→ **Work to be completed**: Output the listing word for word, minus pictures.
::::
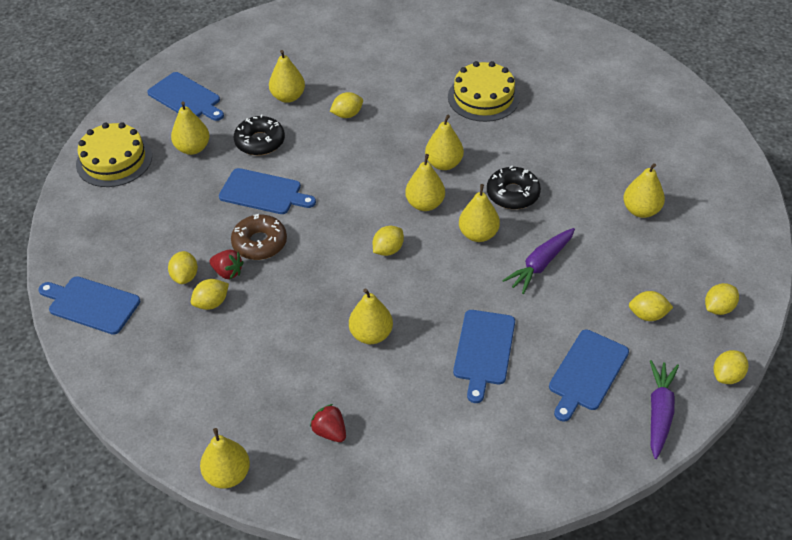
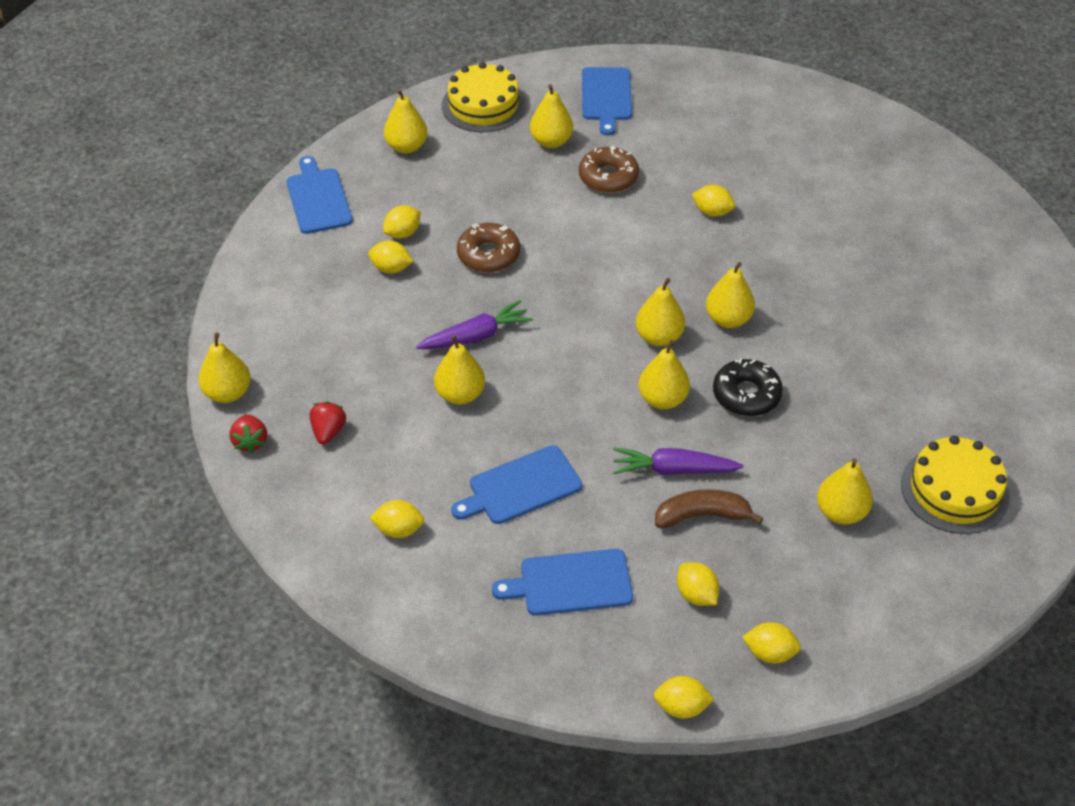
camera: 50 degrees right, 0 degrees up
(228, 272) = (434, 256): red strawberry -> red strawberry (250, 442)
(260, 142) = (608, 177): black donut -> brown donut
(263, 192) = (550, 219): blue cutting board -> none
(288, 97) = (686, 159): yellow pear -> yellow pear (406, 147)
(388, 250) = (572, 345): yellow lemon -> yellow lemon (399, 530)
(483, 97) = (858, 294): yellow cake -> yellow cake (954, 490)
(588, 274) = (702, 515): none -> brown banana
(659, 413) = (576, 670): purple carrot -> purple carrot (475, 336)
::::
→ **Reply to the exercise**:
camera: 50 degrees right, 0 degrees up
(228, 272) = (434, 256): red strawberry -> red strawberry (250, 442)
(260, 142) = (608, 177): black donut -> brown donut
(263, 192) = (550, 219): blue cutting board -> none
(288, 97) = (686, 159): yellow pear -> yellow pear (406, 147)
(388, 250) = (572, 345): yellow lemon -> yellow lemon (399, 530)
(483, 97) = (858, 294): yellow cake -> yellow cake (954, 490)
(588, 274) = (702, 515): none -> brown banana
(659, 413) = (576, 670): purple carrot -> purple carrot (475, 336)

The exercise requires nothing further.